** Opening Recorded information block **

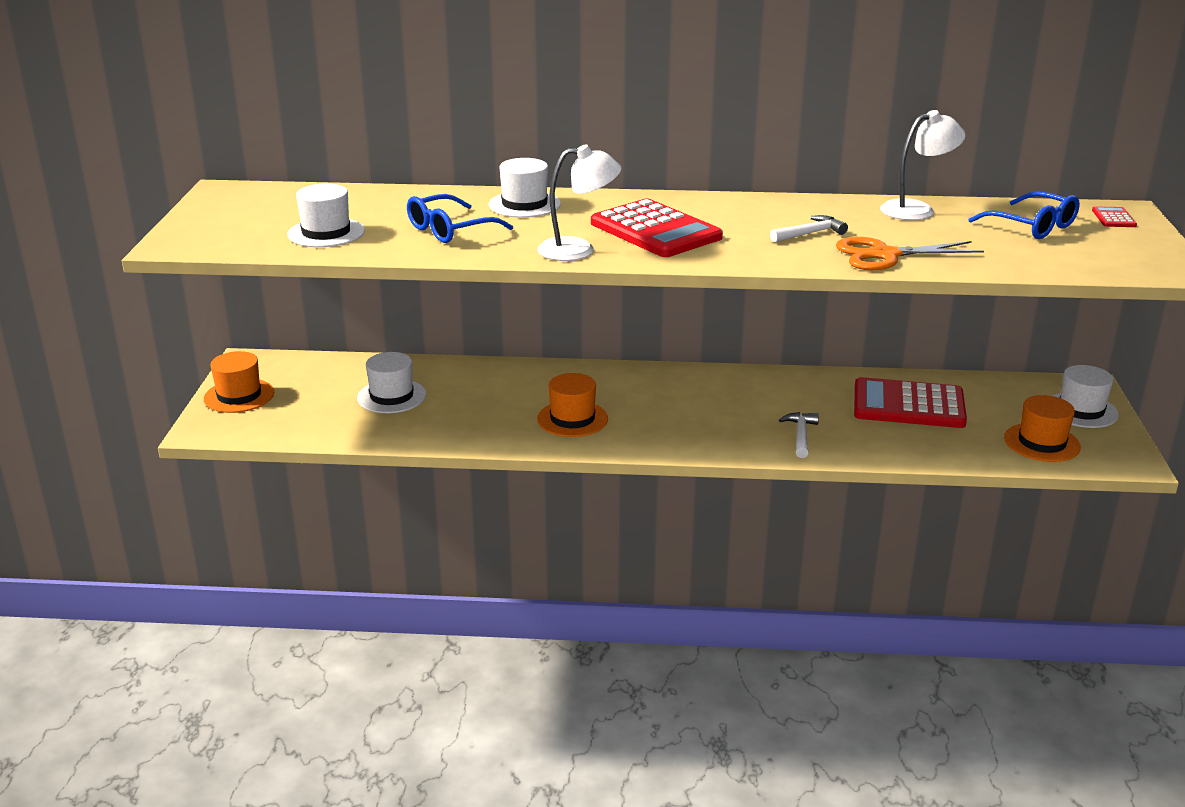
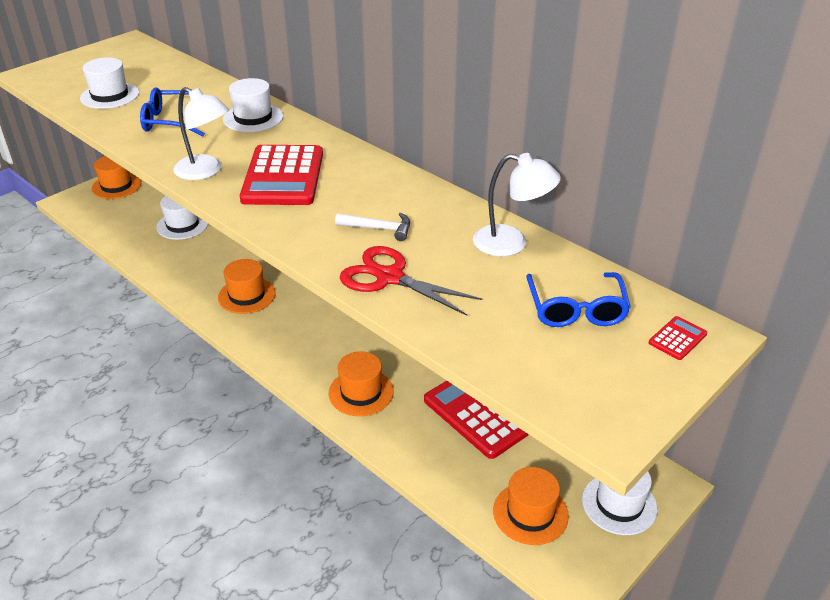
camera: 40 degrees right, 10 degrees up
(801, 435) = (361, 392): white hammer -> orange hat
(884, 255) = (389, 277): orange scissors -> red scissors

** Closing Recorded information block **

> **Try it**
I'd like the number of lines above that contain the word "orange", and nothing besides that number.

> **Answer for the task**
2